### DATA FOR PROCESSING
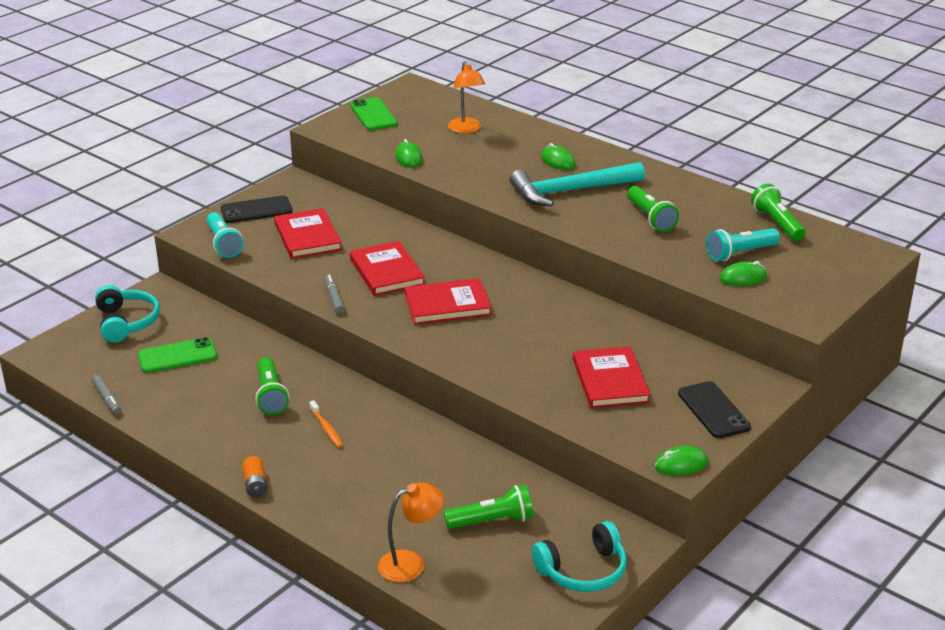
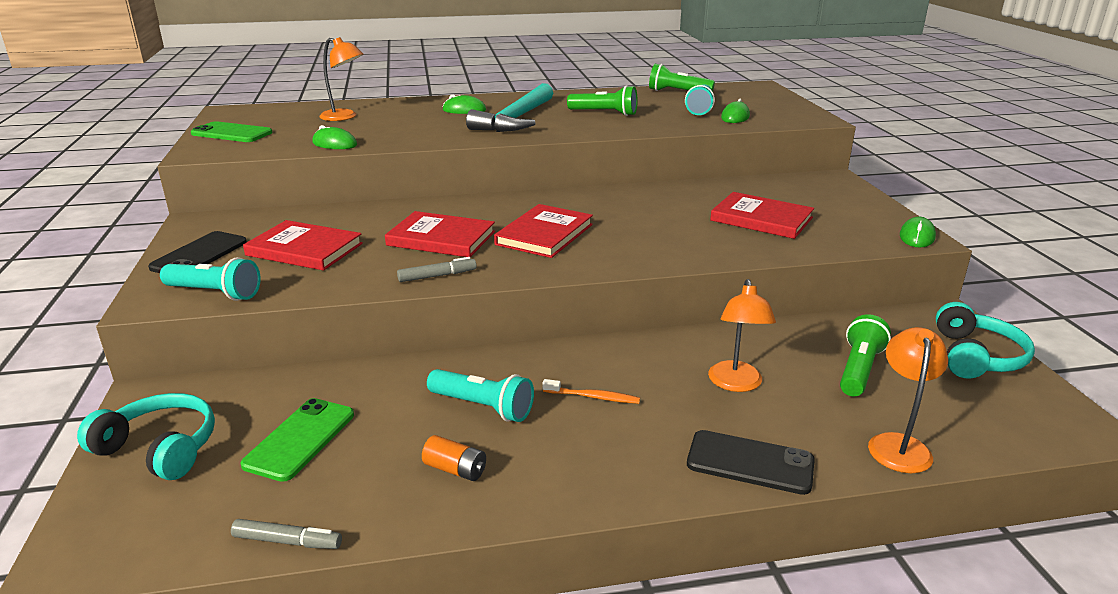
camera: 50 degrees left, 5 degrees down
(255, 484) = (642, 491): orange battery -> orange battery (455, 469)
(271, 396) = (483, 407): green flashlight -> turquoise flashlight
(334, 298) = (437, 276): grey marker -> grey marker turned 135 degrees clockwise
(408, 476) = (736, 384): none -> orange lamp
(713, 410) = (848, 203): black phone -> black phone (750, 463)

### WHAT YOU SHOULD DO
Within the data, tally each line containing the string "degrees". Answer with the number by itself.

### REPLY
2